Provided material:
——
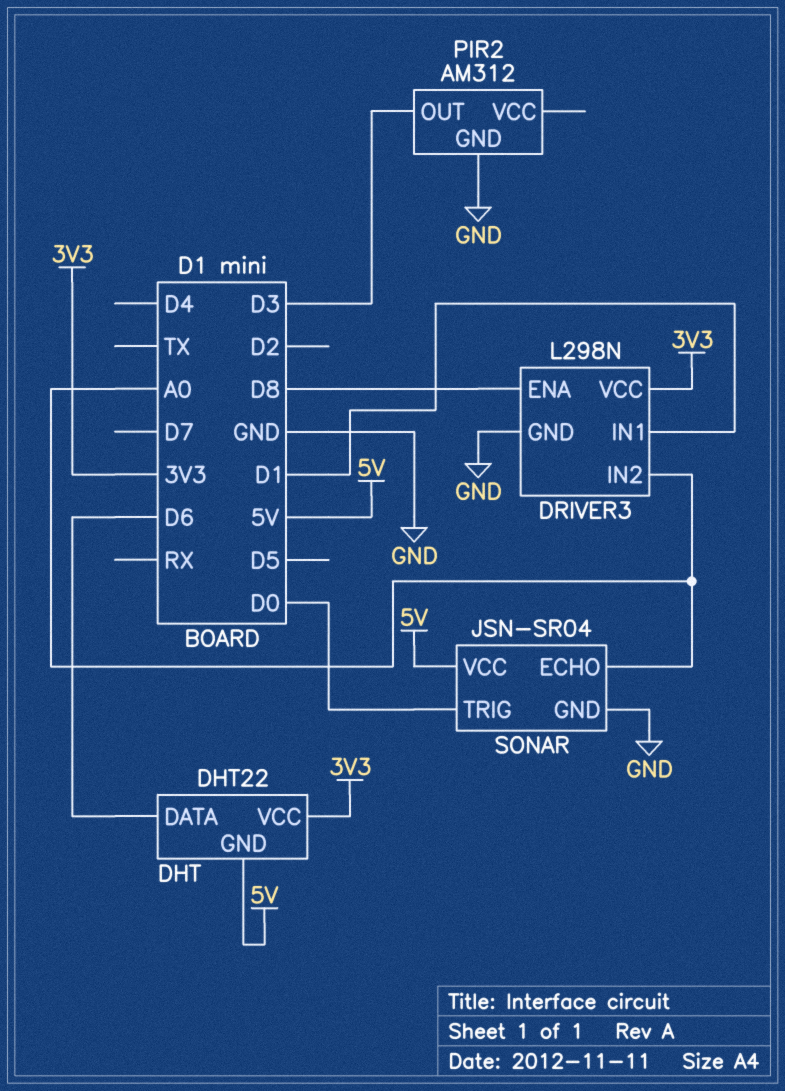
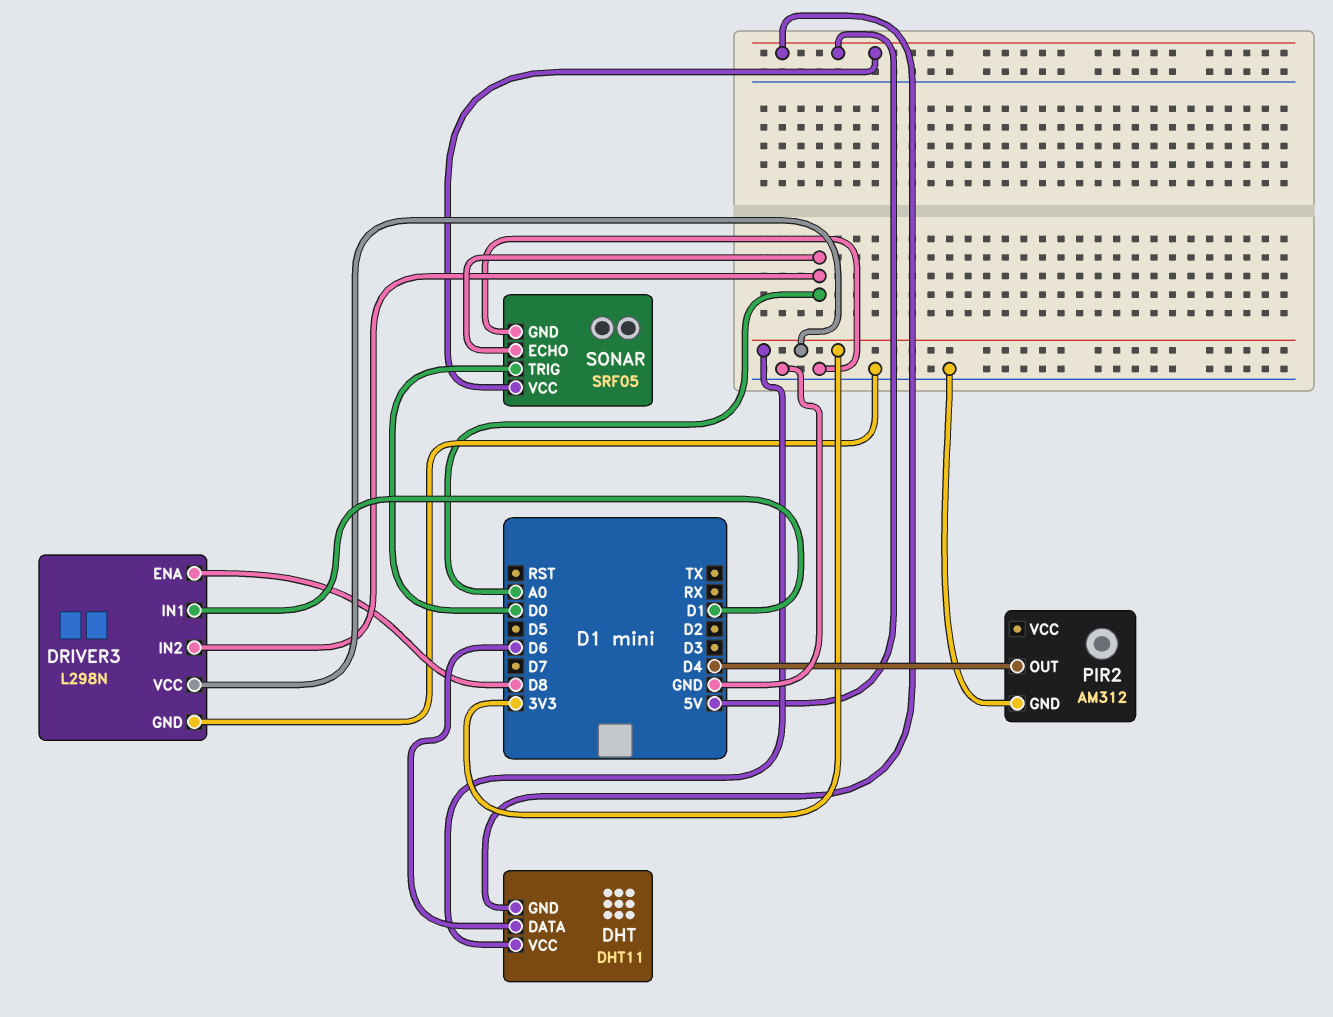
DHT: DHT22 -> DHT11
PIR2 pin OUT: D3 -> D4
SONAR: JSN-SR04 -> SRF05

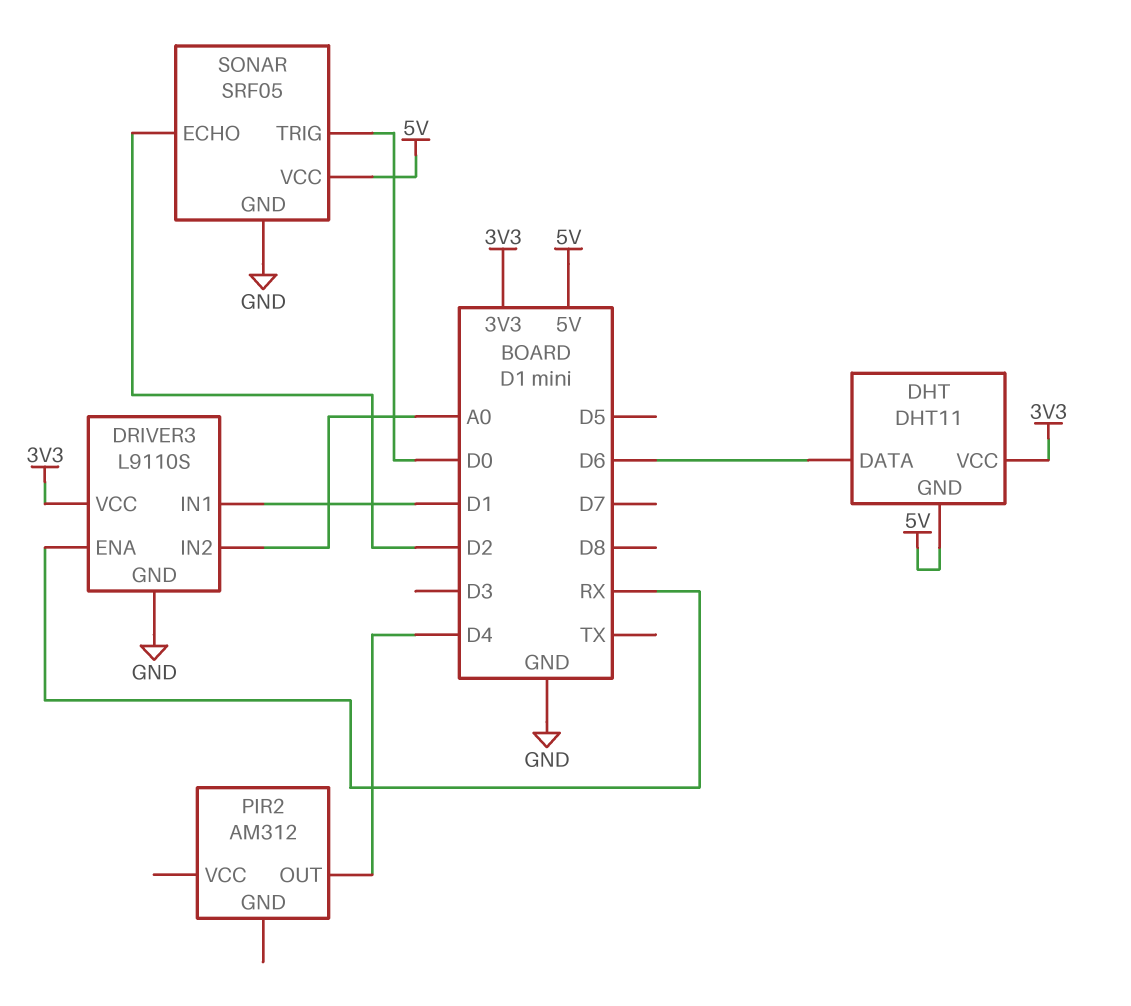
DRIVER3: L298N -> L9110S
DRIVER3 pin ENA: D8 -> RX
PIR2 pin GND: GND -> none
SONAR pin ECHO: A0 -> D2

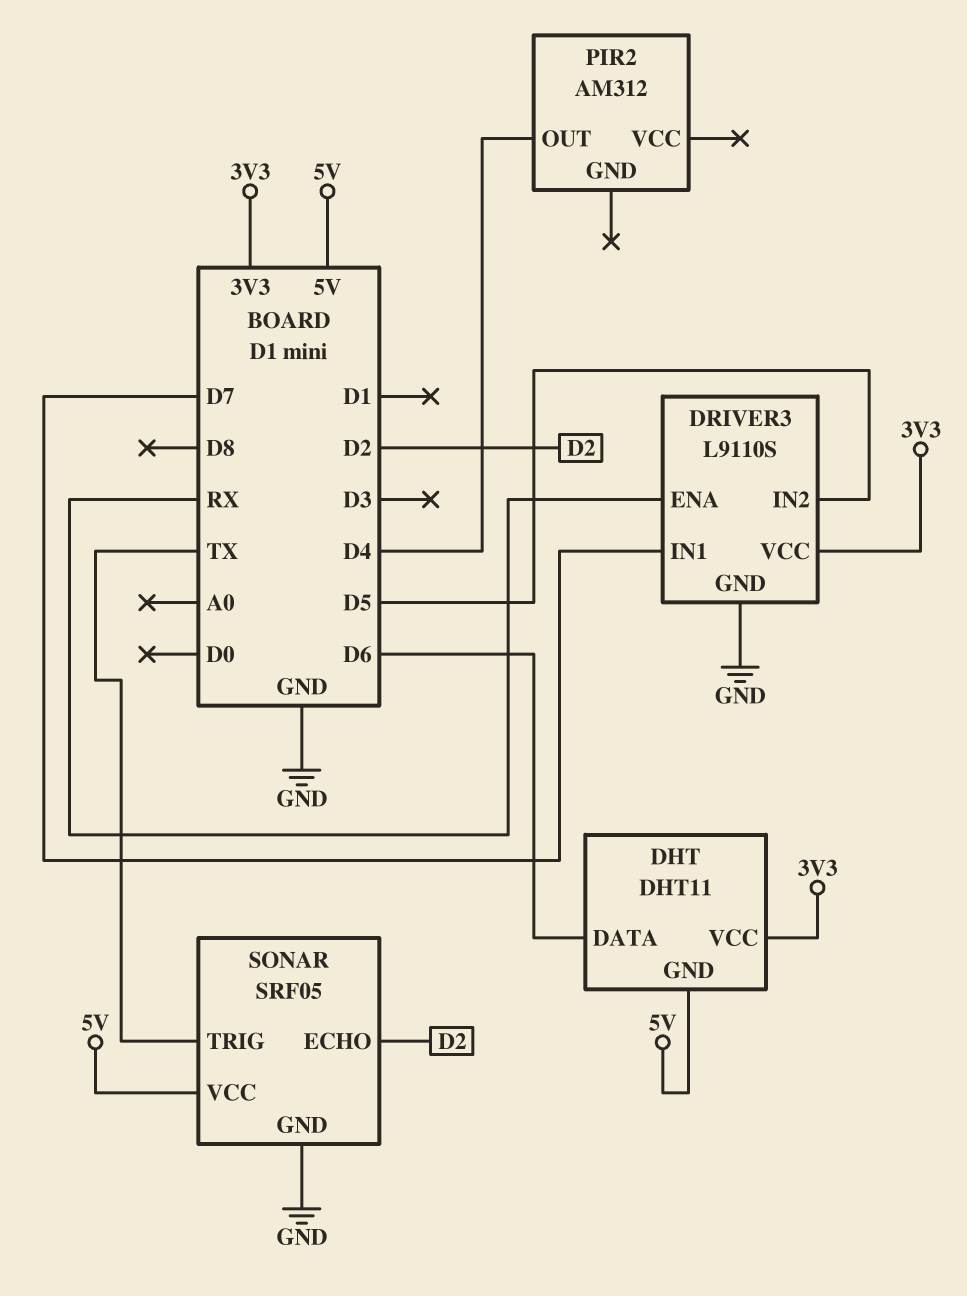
DRIVER3 pin IN1: D1 -> D7
DRIVER3 pin IN2: A0 -> D5
SONAR pin TRIG: D0 -> TX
——
Activity: Copy every line that contains "SONAR" from the listing above.

Exercise response:
SONAR: JSN-SR04 -> SRF05
SONAR pin ECHO: A0 -> D2
SONAR pin TRIG: D0 -> TX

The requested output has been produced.